Record set:
((
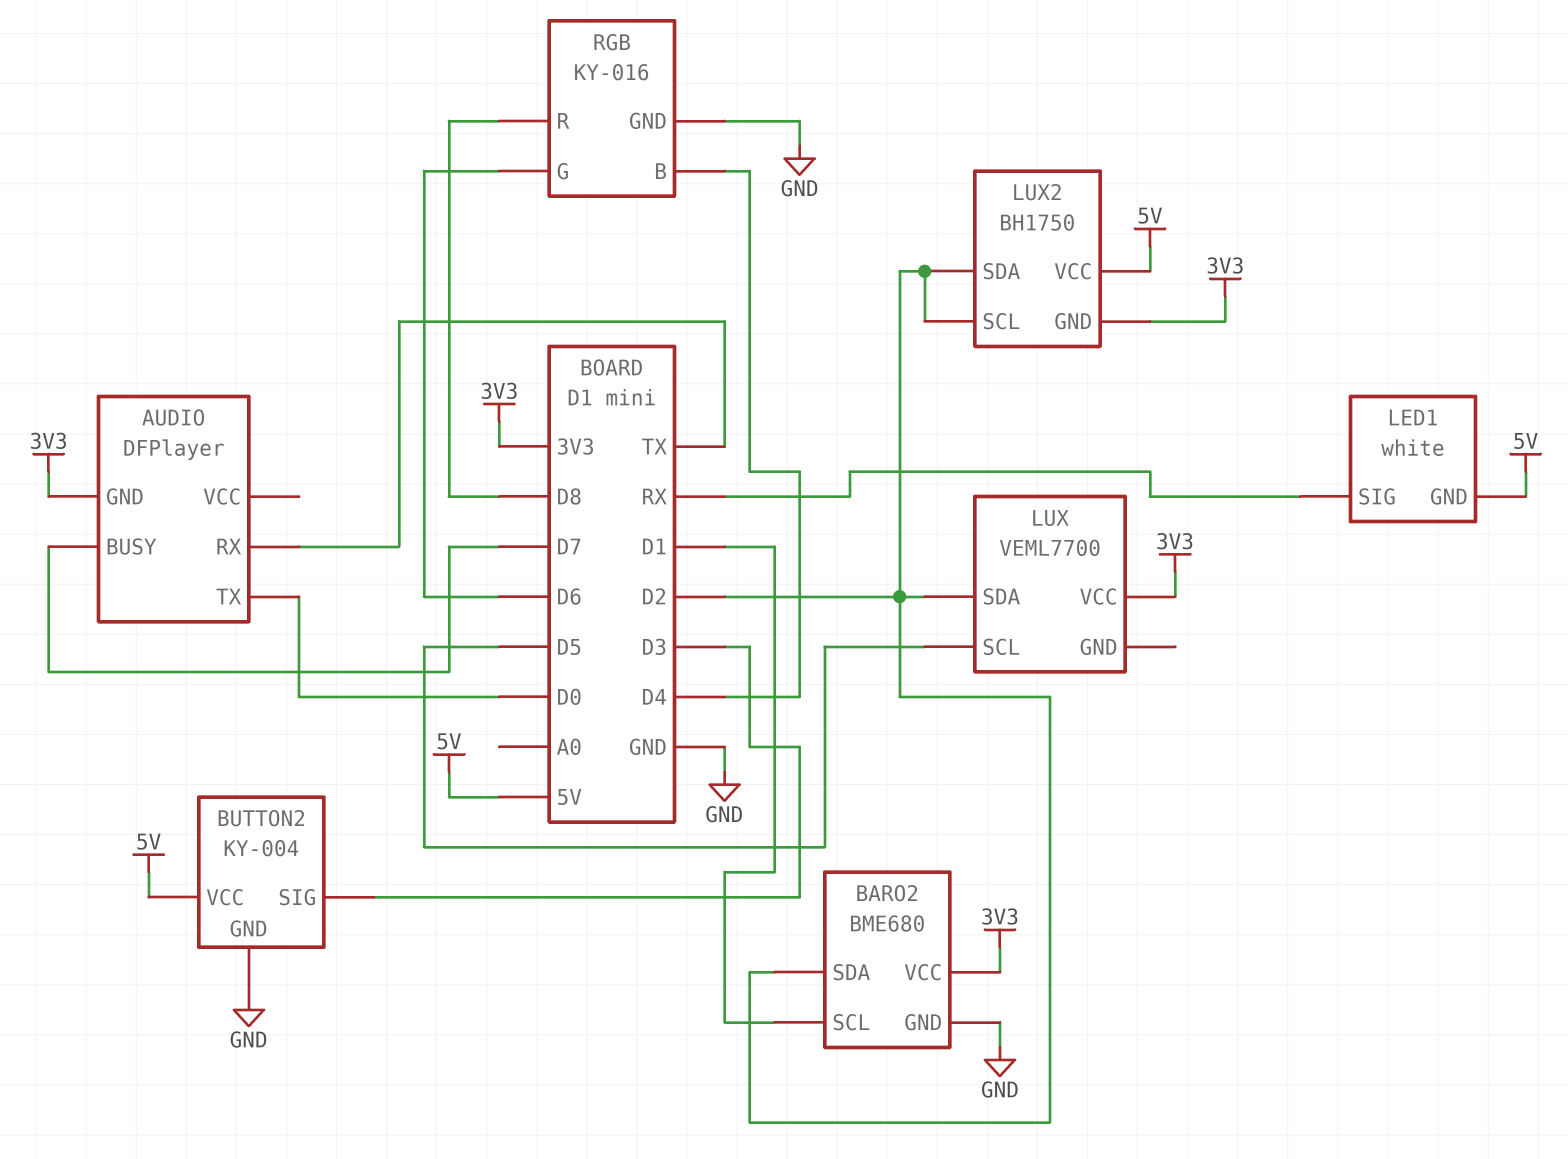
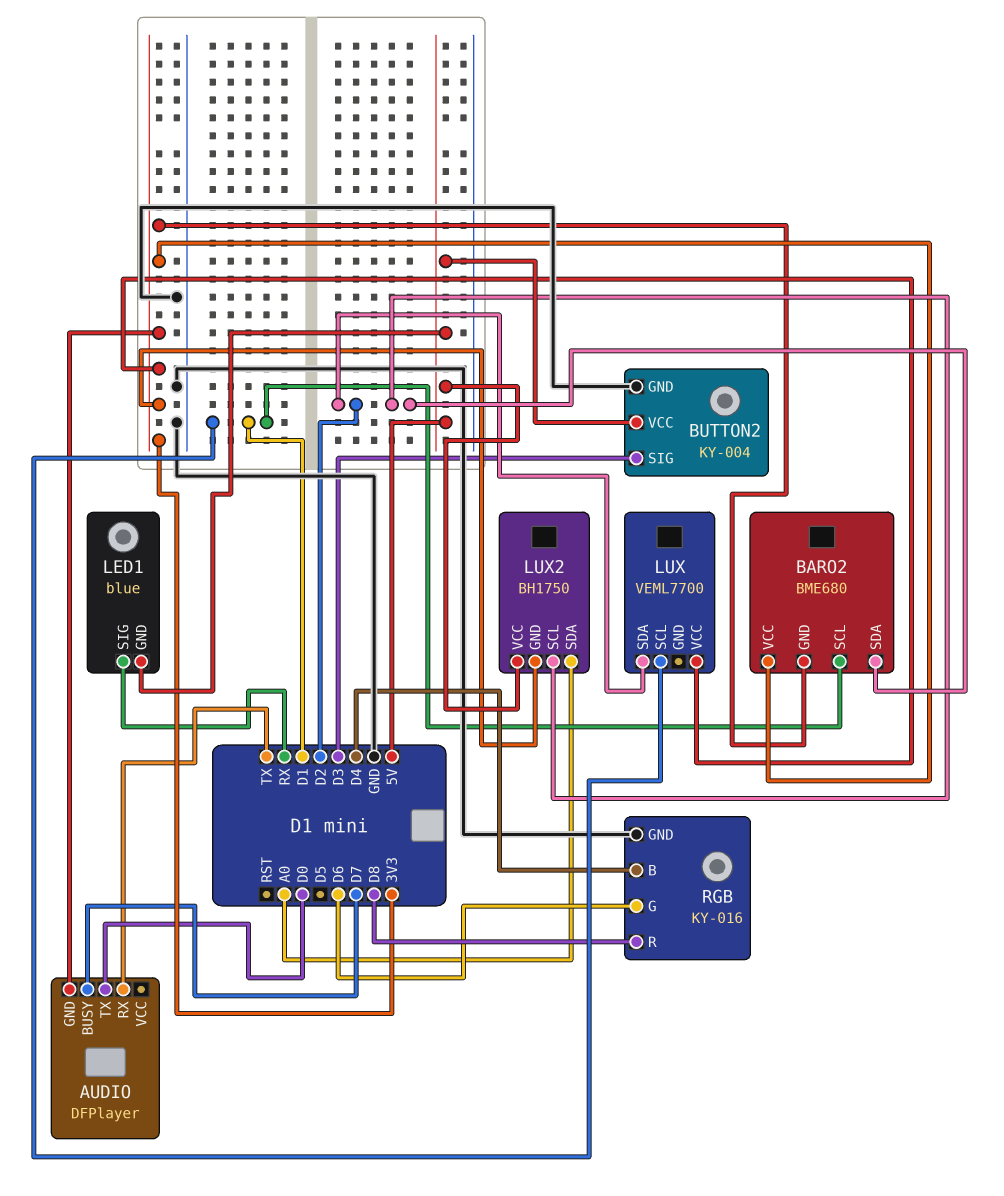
BARO2 pin GND: GND -> 3V3
LED1: white -> blue
LUX pin SCL: D5 -> D1
LUX2 pin SDA: D2 -> A0

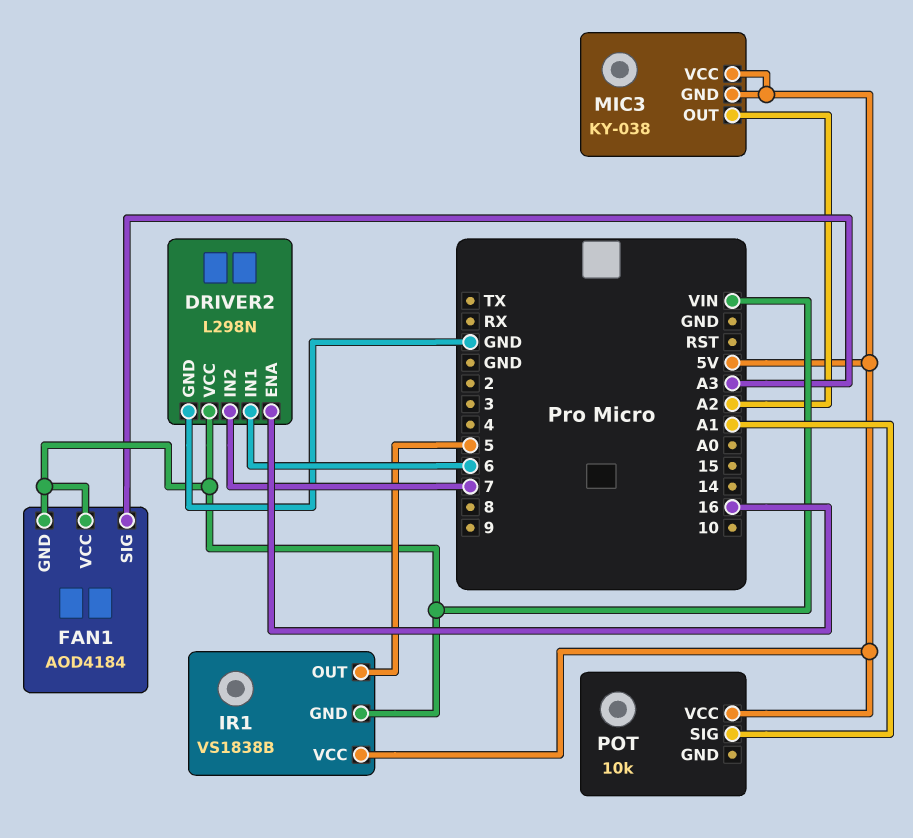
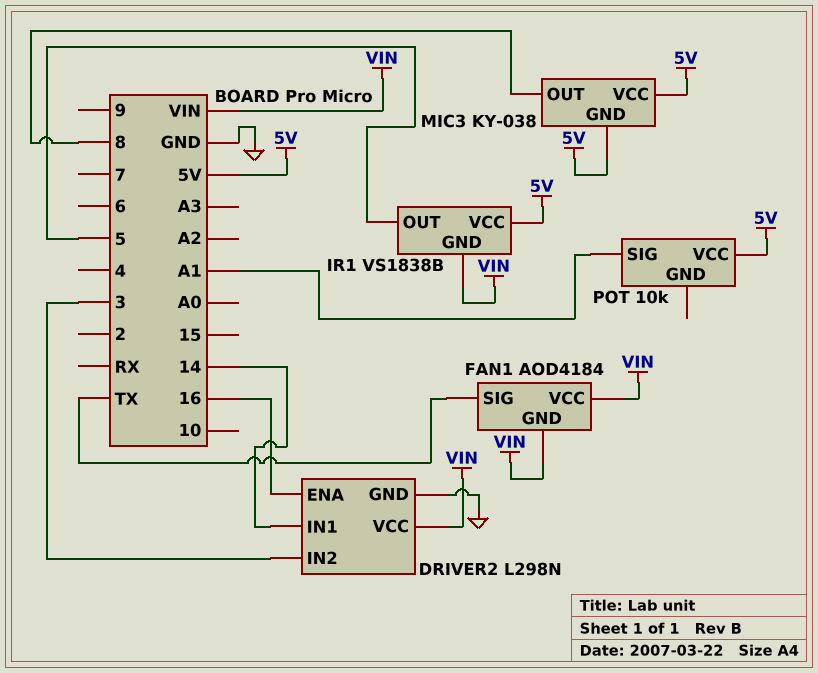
DRIVER2 pin IN1: 6 -> 14
DRIVER2 pin IN2: 7 -> 3
FAN1 pin SIG: A3 -> TX
MIC3 pin OUT: A2 -> 8

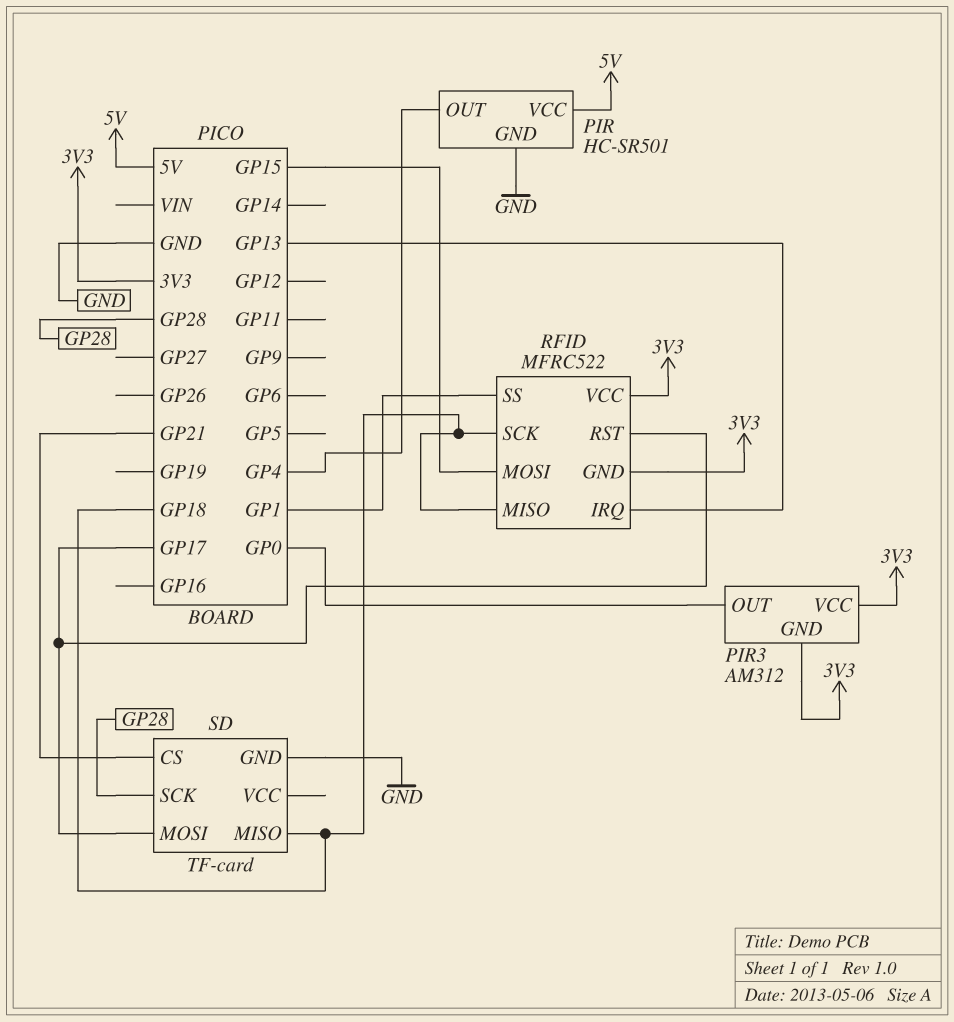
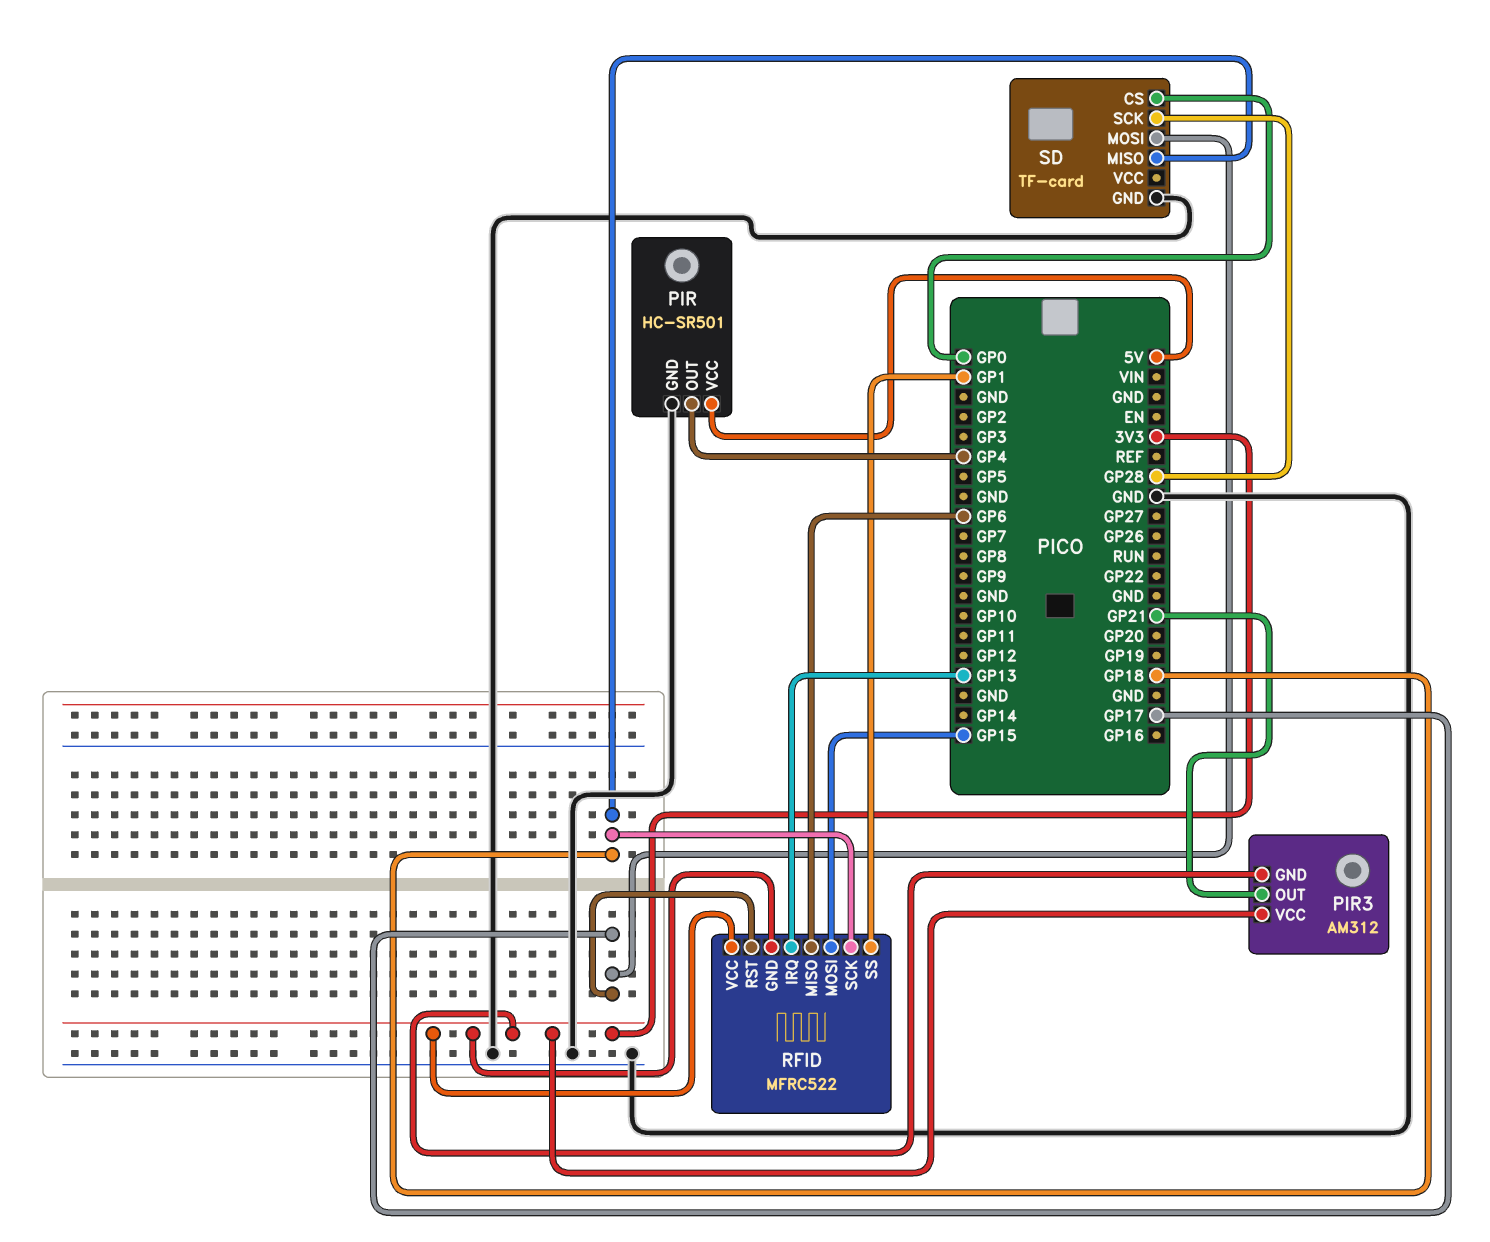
PIR3 pin OUT: GP0 -> GP21
RFID pin MISO: GP18 -> GP6
SD pin CS: GP21 -> GP0

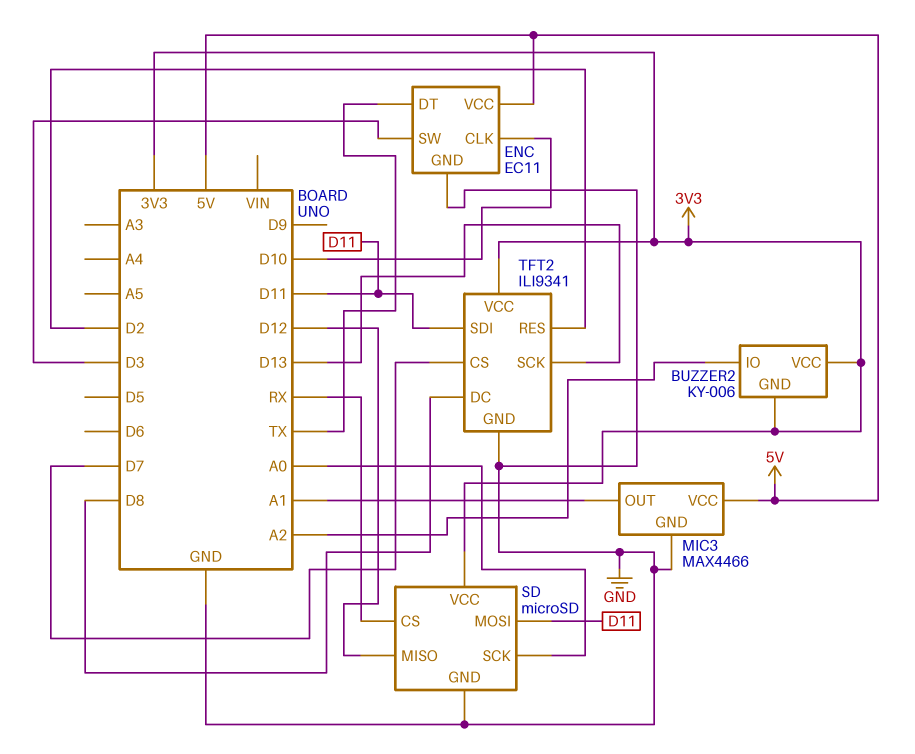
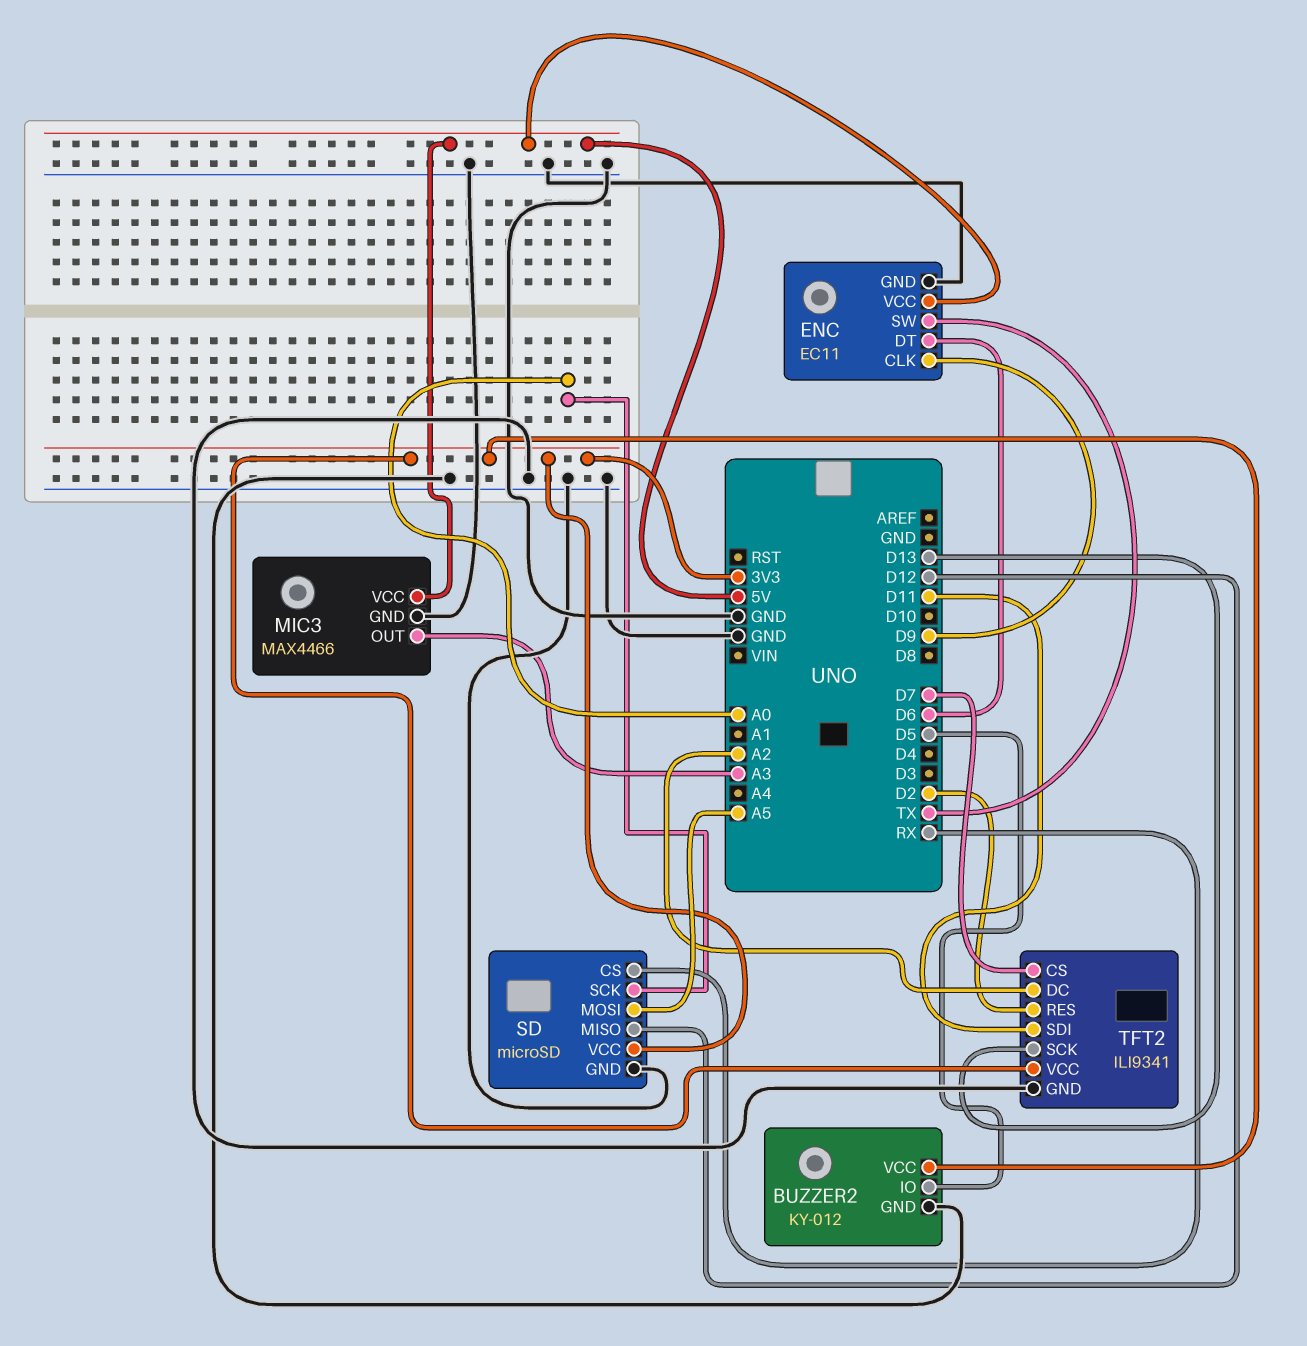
BUZZER2: KY-006 -> KY-012
BUZZER2 pin GND: 3V3 -> GND
BUZZER2 pin IO: A2 -> D5
ENC pin CLK: D10 -> D9
ENC pin DT: TX -> D6
ENC pin SW: D3 -> TX
MIC3 pin OUT: A1 -> A3
SD pin MOSI: D11 -> A5
TFT2 pin DC: D8 -> A2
))
Directions:
Copy exactly, please, every line from the one holding "LED1: white -> blue" through the last line of the data, both ends included, and no pictures.

Answer area:
LED1: white -> blue
LUX pin SCL: D5 -> D1
LUX2 pin SDA: D2 -> A0

DRIVER2 pin IN1: 6 -> 14
DRIVER2 pin IN2: 7 -> 3
FAN1 pin SIG: A3 -> TX
MIC3 pin OUT: A2 -> 8

PIR3 pin OUT: GP0 -> GP21
RFID pin MISO: GP18 -> GP6
SD pin CS: GP21 -> GP0

BUZZER2: KY-006 -> KY-012
BUZZER2 pin GND: 3V3 -> GND
BUZZER2 pin IO: A2 -> D5
ENC pin CLK: D10 -> D9
ENC pin DT: TX -> D6
ENC pin SW: D3 -> TX
MIC3 pin OUT: A1 -> A3
SD pin MOSI: D11 -> A5
TFT2 pin DC: D8 -> A2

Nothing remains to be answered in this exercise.